▸ **Records**:
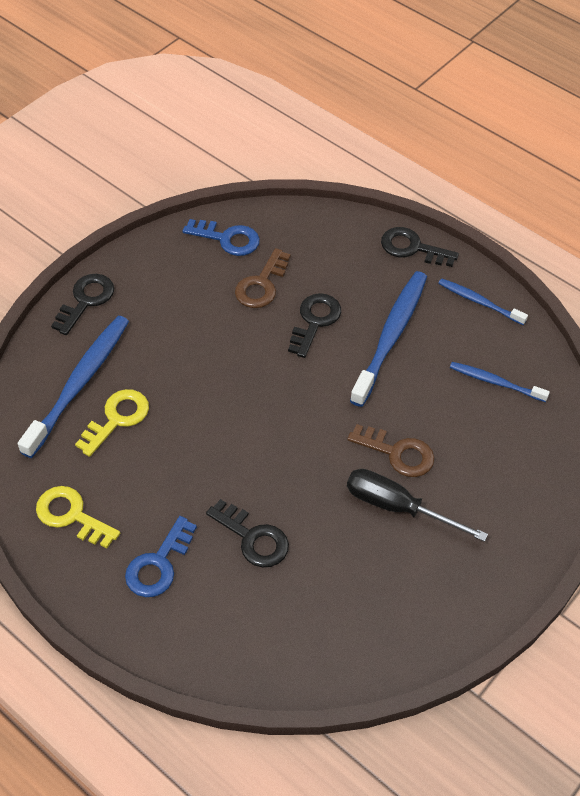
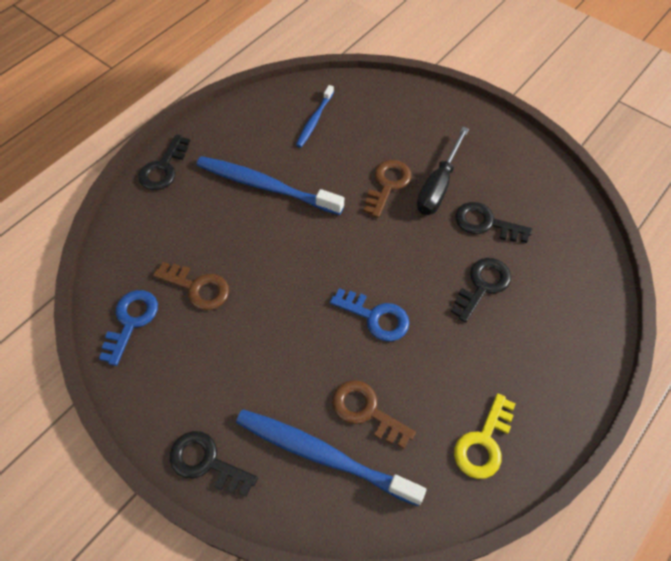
camera: 90 degrees left, 5 degrees up
yellow key [75,389,149,457] -> brown key [332,380,416,449]
blue key [125,516,197,597] -> blue key moved to [330,288,409,341]
black key [288,293,341,358] -> black key moved to [455,202,532,243]
blue toothbrush [438,278,528,325] -> none

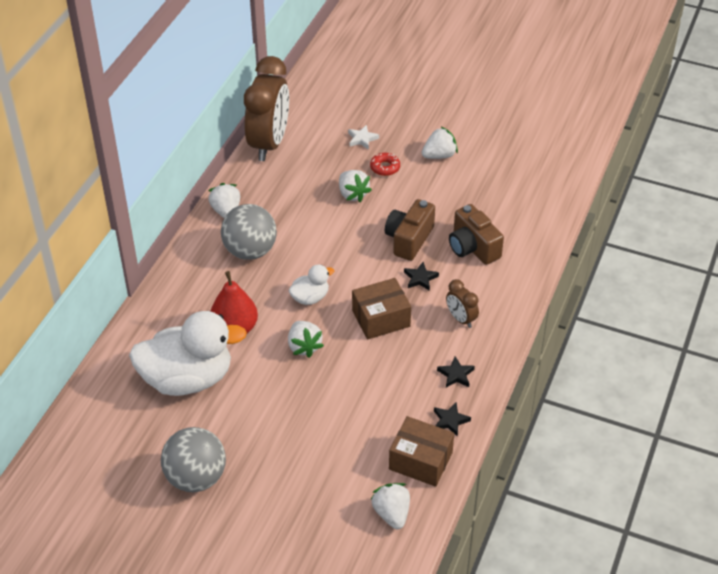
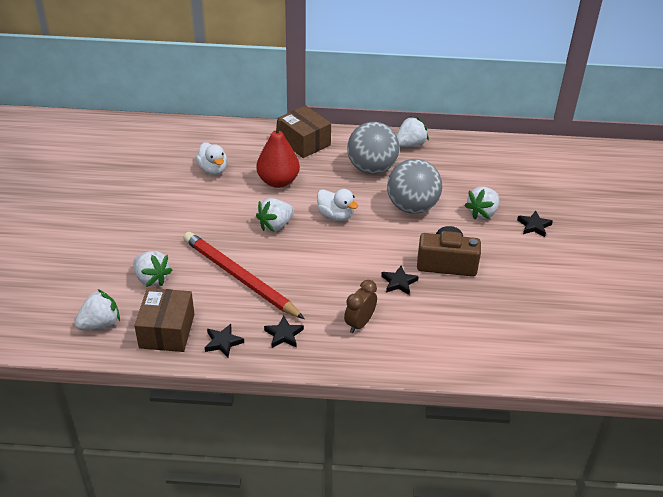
camera: 70 degrees right, 5 degrees down
white duck [129,311,247,396] -> white duck [196,142,227,175], size x0.46
grey ball [161,427,226,492] -> grey ball moved to [387,159,442,214]
brown clock [244,56,289,161] -> none
white star [348,125,379,150] -> none
brown box [352,278,411,340] -> brown box moved to [278,105,331,158]
red donut [370,153,400,176] -> black star [517,211,553,237]
white strawberry [422,127,458,159] -> white strawberry moved to [133,251,173,287]
brown camera [449,204,504,265] -> none
none -> red pencil [183,232,304,319]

▸ **Your task**:
With the images omitted, retype the records above exactly.

▸ **Result of this exercise**:
camera: 90 degrees left, 5 degrees up
yellow key [75,389,149,457] -> brown key [332,380,416,449]
blue key [125,516,197,597] -> blue key moved to [330,288,409,341]
black key [288,293,341,358] -> black key moved to [455,202,532,243]
blue toothbrush [438,278,528,325] -> none

camera: 70 degrees right, 5 degrees down
white duck [129,311,247,396] -> white duck [196,142,227,175], size x0.46
grey ball [161,427,226,492] -> grey ball moved to [387,159,442,214]
brown clock [244,56,289,161] -> none
white star [348,125,379,150] -> none
brown box [352,278,411,340] -> brown box moved to [278,105,331,158]
red donut [370,153,400,176] -> black star [517,211,553,237]
white strawberry [422,127,458,159] -> white strawberry moved to [133,251,173,287]
brown camera [449,204,504,265] -> none
none -> red pencil [183,232,304,319]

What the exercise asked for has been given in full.